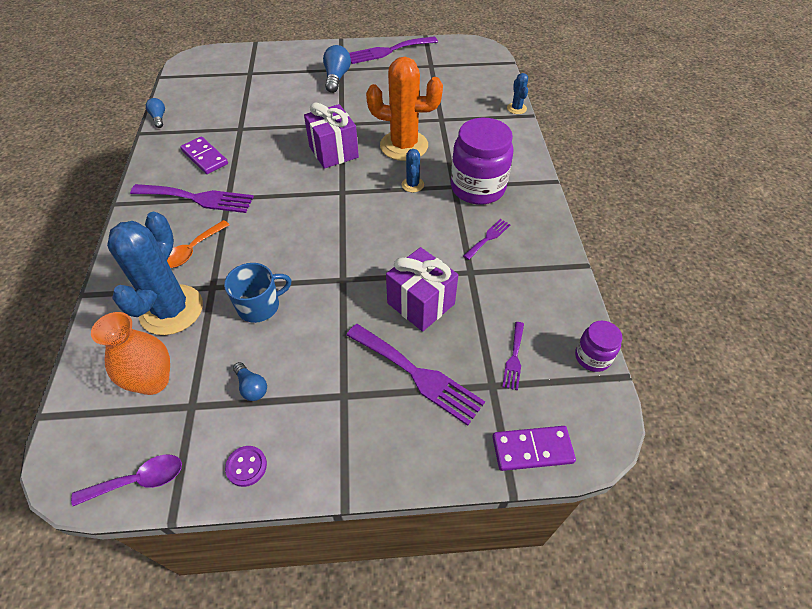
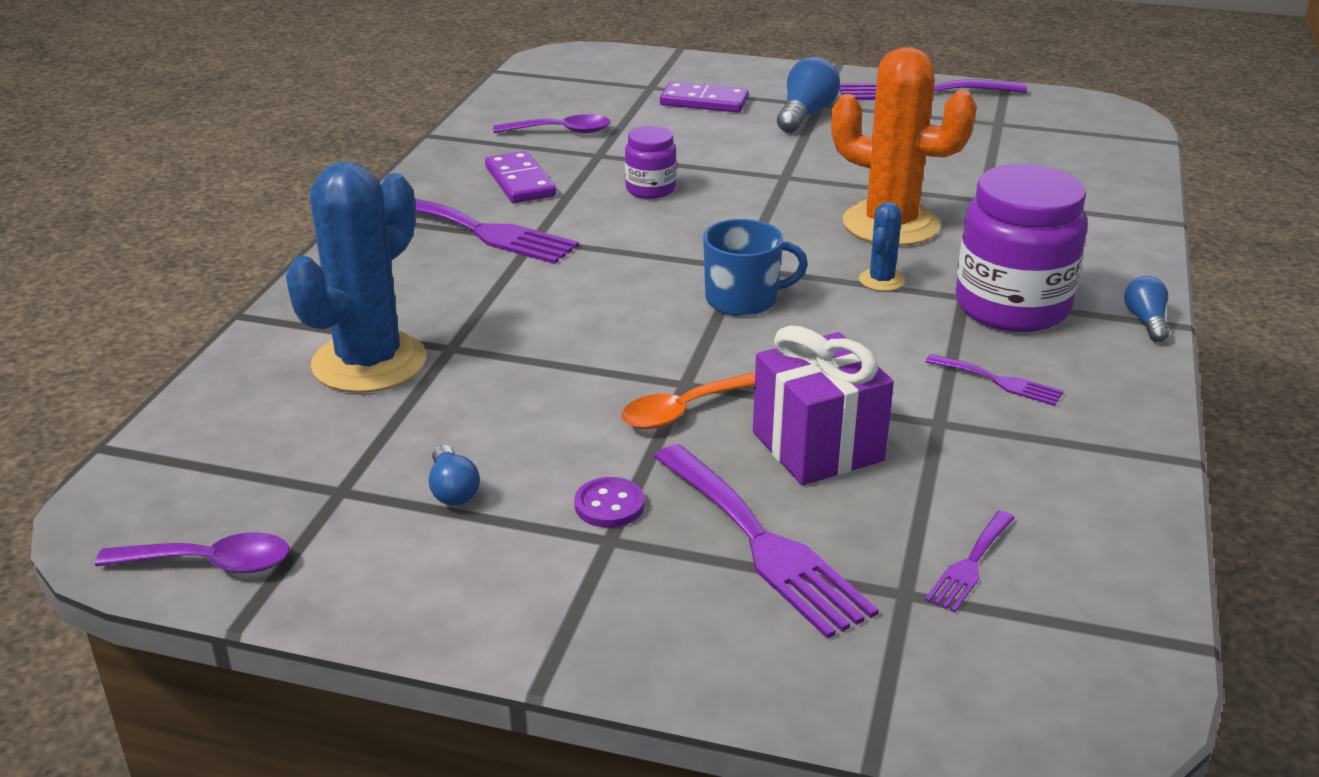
camera: 20 degrees right, 20 degrees down
orange vase [91,312,170,395] -> none
blue light bulb [146,98,165,128] -> blue light bulb moved to [1124,276,1169,342]
orange spoon [167,220,230,268] -> orange spoon moved to [621,372,755,429]
blue mug [224,263,291,323] -> blue mug moved to [703,219,808,316]
purple button [225,446,267,487] -> purple button moved to [575,477,644,528]
purple gift [304,102,359,169] -> none
purple fork [463,219,511,260] -> purple fork turned 60 degrees clockwise [926,354,1064,406]
purple domino [492,426,576,471] -> purple domino moved to [660,82,749,113]
blue cactus [507,73,528,114] -> none
purple jar [575,321,622,372] -> purple jar moved to [625,126,677,199]
none -> purple spoon [493,114,611,133]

□ □ □

**PROBLEM DETAILS**
Starting with the line that contains "orange spoon [167,220,230,268]", print each line through the last one in the listing. Include both end lines and add nothing.

**TASK SOLUTION**
orange spoon [167,220,230,268] -> orange spoon moved to [621,372,755,429]
blue mug [224,263,291,323] -> blue mug moved to [703,219,808,316]
purple button [225,446,267,487] -> purple button moved to [575,477,644,528]
purple gift [304,102,359,169] -> none
purple fork [463,219,511,260] -> purple fork turned 60 degrees clockwise [926,354,1064,406]
purple domino [492,426,576,471] -> purple domino moved to [660,82,749,113]
blue cactus [507,73,528,114] -> none
purple jar [575,321,622,372] -> purple jar moved to [625,126,677,199]
none -> purple spoon [493,114,611,133]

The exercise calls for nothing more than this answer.